§ Work required
Only those lines in the data below from the line containing "LED3 pin SIG: D15 -> TX0" through the line containing "TFT pin VCC: 5V -> none", both included, should be restated word for word.

§ Information given
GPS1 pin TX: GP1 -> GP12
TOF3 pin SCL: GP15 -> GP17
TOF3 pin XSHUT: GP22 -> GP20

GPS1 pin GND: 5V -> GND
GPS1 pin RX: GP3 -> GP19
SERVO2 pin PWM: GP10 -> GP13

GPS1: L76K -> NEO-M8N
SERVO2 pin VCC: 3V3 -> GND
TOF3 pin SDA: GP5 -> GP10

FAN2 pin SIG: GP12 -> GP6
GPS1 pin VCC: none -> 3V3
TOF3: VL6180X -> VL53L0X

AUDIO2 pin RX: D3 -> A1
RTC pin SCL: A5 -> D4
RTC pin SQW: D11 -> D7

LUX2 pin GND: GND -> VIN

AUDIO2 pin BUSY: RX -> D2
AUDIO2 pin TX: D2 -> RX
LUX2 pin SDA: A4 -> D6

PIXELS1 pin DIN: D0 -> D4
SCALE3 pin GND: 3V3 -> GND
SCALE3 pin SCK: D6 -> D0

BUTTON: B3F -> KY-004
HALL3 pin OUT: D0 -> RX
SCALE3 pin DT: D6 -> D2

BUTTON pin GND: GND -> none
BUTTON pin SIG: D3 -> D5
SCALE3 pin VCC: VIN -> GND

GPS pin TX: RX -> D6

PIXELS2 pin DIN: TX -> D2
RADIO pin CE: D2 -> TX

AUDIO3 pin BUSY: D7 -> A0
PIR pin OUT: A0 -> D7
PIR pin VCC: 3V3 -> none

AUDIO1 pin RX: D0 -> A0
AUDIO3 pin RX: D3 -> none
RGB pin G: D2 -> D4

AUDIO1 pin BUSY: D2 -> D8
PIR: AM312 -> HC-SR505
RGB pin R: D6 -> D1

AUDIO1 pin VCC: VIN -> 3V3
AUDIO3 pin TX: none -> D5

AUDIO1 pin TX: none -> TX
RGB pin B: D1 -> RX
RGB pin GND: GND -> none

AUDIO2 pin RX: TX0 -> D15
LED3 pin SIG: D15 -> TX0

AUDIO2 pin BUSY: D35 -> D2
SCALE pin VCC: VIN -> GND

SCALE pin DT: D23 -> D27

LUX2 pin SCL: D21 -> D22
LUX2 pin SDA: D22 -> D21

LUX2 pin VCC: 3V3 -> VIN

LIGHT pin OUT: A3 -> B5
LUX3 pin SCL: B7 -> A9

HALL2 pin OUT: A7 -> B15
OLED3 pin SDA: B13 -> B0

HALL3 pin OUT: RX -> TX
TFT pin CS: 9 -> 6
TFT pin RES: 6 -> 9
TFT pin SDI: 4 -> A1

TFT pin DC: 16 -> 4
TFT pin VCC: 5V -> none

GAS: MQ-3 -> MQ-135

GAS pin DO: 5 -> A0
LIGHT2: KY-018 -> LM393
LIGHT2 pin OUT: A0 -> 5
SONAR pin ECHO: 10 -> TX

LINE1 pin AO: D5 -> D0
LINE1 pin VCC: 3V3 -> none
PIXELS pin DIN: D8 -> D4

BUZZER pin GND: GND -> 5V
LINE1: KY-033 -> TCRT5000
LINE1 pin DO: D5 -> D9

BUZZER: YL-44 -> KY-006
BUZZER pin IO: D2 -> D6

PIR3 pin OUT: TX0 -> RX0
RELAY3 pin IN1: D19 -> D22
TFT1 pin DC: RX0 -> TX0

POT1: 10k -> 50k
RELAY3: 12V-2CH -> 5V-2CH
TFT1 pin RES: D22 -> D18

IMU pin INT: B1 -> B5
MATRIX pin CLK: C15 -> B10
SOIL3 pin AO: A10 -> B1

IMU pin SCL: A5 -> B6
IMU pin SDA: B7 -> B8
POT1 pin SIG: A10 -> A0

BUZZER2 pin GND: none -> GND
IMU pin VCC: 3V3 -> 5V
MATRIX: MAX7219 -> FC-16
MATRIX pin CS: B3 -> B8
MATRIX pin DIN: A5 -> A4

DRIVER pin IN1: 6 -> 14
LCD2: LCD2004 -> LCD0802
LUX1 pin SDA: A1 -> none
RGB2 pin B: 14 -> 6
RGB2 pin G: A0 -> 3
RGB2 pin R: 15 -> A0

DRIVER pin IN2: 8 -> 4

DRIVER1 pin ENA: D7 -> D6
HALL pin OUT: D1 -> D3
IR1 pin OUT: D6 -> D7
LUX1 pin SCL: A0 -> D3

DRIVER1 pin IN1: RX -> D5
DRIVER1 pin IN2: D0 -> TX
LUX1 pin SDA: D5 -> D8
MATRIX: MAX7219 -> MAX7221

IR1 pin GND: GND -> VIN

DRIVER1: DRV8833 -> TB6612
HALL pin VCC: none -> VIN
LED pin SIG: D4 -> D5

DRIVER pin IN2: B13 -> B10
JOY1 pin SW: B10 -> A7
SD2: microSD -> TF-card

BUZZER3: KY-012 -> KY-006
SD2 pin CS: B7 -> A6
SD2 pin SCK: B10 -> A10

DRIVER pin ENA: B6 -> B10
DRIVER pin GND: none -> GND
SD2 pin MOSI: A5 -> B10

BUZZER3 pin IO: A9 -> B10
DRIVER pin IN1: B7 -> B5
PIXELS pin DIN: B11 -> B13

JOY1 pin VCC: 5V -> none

§ Written answer
LED3 pin SIG: D15 -> TX0

AUDIO2 pin BUSY: D35 -> D2
SCALE pin VCC: VIN -> GND

SCALE pin DT: D23 -> D27

LUX2 pin SCL: D21 -> D22
LUX2 pin SDA: D22 -> D21

LUX2 pin VCC: 3V3 -> VIN

LIGHT pin OUT: A3 -> B5
LUX3 pin SCL: B7 -> A9

HALL2 pin OUT: A7 -> B15
OLED3 pin SDA: B13 -> B0

HALL3 pin OUT: RX -> TX
TFT pin CS: 9 -> 6
TFT pin RES: 6 -> 9
TFT pin SDI: 4 -> A1

TFT pin DC: 16 -> 4
TFT pin VCC: 5V -> none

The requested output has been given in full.